WHAT THIS TASK INVOLVES >> What is needed here is every record, retyped without any change.

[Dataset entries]

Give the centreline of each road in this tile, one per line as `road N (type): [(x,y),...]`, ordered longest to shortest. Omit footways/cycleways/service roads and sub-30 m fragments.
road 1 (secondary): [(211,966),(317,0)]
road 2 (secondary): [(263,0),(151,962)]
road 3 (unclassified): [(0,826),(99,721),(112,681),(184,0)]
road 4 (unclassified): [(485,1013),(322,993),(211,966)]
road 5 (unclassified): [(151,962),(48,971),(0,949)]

WRITTEN ANSWER >>
Give the centreline of each road in this tile, one per line as `road N (type): [(x,y),...]`, ordered longest to shortest. Omit footways/cycleways/service roads and sub-30 m fragments.
road 1 (secondary): [(211,966),(317,0)]
road 2 (secondary): [(263,0),(151,962)]
road 3 (unclassified): [(0,826),(99,721),(112,681),(184,0)]
road 4 (unclassified): [(485,1013),(322,993),(211,966)]
road 5 (unclassified): [(151,962),(48,971),(0,949)]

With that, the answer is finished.